Work to be completed: Since pictures are not wanted in the copy, output only the rest of each record exactly.

Data shown:

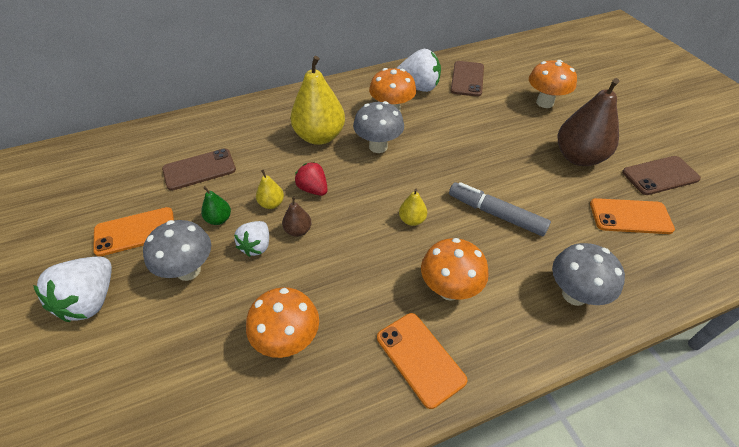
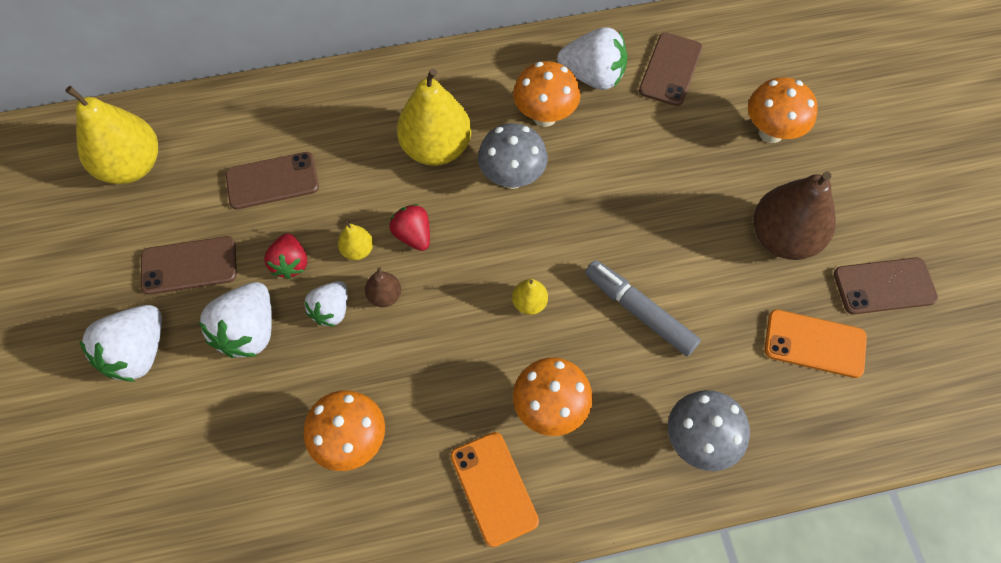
camera: 10 degrees right, 15 degrees up
(87, 173) = (132, 165): none -> yellow pear
(135, 231) = (189, 265): orange phone -> brown phone
(188, 270) = (249, 331): grey mushroom -> white strawberry
(219, 219) = (290, 263): green pear -> red strawberry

Finished task:
camera: 10 degrees right, 15 degrees up
(87, 173) = (132, 165): none -> yellow pear
(135, 231) = (189, 265): orange phone -> brown phone
(188, 270) = (249, 331): grey mushroom -> white strawberry
(219, 219) = (290, 263): green pear -> red strawberry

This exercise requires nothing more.